Task to carry out =>
How many lines in the records contain the string "grace"? Reply with the number alone.

The records =>

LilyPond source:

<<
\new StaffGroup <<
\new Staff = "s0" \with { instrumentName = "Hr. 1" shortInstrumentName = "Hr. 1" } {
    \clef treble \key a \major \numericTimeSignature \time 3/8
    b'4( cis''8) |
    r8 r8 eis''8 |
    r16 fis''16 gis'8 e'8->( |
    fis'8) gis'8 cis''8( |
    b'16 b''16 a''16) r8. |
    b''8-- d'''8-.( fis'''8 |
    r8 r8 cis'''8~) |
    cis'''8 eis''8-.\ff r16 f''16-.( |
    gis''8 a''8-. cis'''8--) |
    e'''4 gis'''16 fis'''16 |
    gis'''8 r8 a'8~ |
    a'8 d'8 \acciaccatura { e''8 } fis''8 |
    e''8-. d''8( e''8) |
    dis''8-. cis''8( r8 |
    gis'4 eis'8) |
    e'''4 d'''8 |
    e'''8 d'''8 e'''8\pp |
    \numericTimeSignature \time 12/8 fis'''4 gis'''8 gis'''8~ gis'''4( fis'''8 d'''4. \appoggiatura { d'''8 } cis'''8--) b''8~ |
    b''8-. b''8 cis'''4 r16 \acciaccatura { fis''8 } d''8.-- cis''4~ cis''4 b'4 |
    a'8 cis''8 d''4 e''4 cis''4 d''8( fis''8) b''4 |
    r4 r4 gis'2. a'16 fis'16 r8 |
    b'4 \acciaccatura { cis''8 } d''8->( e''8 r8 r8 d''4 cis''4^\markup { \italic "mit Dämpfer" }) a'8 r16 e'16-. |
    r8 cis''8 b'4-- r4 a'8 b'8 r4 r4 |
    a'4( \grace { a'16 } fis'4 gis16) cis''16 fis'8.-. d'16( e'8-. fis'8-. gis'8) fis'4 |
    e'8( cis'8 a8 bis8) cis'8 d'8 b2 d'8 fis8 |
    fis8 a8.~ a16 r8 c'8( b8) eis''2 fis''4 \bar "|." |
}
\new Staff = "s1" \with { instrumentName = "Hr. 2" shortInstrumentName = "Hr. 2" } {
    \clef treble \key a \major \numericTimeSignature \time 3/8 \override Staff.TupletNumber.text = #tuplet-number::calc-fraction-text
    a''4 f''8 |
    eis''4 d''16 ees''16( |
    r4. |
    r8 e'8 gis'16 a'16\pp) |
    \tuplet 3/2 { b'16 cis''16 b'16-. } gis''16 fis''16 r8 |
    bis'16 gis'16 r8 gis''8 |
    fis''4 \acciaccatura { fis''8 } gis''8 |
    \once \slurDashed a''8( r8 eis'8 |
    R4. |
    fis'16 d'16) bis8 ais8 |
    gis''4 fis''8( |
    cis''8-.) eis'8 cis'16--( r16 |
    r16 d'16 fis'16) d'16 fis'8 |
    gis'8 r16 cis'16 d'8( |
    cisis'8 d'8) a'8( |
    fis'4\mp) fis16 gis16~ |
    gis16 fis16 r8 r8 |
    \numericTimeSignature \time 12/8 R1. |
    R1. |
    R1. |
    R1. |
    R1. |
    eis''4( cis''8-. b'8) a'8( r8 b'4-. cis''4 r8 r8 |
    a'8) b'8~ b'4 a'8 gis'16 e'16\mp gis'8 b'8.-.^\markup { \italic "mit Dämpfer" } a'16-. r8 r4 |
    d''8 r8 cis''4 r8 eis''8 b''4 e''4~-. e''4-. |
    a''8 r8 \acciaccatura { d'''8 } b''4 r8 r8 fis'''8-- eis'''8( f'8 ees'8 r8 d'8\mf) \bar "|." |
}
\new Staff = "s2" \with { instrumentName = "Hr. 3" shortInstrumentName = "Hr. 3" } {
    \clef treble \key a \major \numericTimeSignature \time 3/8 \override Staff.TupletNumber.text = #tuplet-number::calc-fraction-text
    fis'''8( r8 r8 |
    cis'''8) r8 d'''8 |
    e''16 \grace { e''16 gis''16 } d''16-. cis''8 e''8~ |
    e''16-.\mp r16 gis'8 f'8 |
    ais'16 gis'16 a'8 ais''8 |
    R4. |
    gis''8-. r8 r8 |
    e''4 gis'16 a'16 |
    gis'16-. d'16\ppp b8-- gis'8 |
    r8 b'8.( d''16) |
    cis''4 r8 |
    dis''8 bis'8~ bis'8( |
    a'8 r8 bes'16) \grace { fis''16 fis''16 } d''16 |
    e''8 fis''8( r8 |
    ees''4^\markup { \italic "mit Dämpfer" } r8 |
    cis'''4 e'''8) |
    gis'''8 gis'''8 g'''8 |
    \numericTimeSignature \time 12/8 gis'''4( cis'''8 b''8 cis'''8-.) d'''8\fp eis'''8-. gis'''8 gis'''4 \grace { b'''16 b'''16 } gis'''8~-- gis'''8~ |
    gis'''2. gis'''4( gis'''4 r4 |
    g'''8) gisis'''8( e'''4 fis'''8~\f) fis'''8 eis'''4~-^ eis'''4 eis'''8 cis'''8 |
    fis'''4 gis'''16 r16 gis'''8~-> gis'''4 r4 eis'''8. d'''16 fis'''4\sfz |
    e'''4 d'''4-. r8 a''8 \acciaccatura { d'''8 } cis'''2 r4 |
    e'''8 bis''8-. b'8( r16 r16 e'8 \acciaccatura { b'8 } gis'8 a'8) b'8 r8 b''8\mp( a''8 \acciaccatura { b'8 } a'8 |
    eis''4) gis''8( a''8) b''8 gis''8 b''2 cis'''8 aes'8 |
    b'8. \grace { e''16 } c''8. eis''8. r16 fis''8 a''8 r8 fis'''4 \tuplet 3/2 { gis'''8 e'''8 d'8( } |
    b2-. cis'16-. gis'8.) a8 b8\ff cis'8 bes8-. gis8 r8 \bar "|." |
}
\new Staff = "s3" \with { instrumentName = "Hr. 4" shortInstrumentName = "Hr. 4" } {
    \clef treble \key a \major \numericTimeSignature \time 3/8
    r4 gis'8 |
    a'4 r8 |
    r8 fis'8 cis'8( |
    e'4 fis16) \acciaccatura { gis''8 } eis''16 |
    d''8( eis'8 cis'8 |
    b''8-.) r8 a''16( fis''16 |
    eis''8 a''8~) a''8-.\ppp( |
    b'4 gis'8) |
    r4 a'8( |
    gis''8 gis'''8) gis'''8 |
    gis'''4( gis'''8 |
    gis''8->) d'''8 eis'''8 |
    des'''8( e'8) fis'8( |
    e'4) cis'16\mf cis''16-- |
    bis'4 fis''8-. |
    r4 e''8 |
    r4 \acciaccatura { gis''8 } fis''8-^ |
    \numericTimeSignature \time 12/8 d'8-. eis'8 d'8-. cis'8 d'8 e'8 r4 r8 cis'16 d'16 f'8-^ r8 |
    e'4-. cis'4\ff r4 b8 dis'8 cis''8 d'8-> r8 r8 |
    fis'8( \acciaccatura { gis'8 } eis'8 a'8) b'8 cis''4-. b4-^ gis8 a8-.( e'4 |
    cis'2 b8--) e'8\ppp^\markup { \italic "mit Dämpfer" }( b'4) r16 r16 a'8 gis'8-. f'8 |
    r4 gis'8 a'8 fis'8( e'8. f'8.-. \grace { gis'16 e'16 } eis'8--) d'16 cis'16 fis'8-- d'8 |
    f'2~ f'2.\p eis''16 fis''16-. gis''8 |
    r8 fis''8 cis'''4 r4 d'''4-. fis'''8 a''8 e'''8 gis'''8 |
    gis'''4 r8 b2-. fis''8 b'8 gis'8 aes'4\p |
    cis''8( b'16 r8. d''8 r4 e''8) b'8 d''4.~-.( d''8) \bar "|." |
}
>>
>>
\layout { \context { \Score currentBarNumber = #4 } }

Correct answer =>
6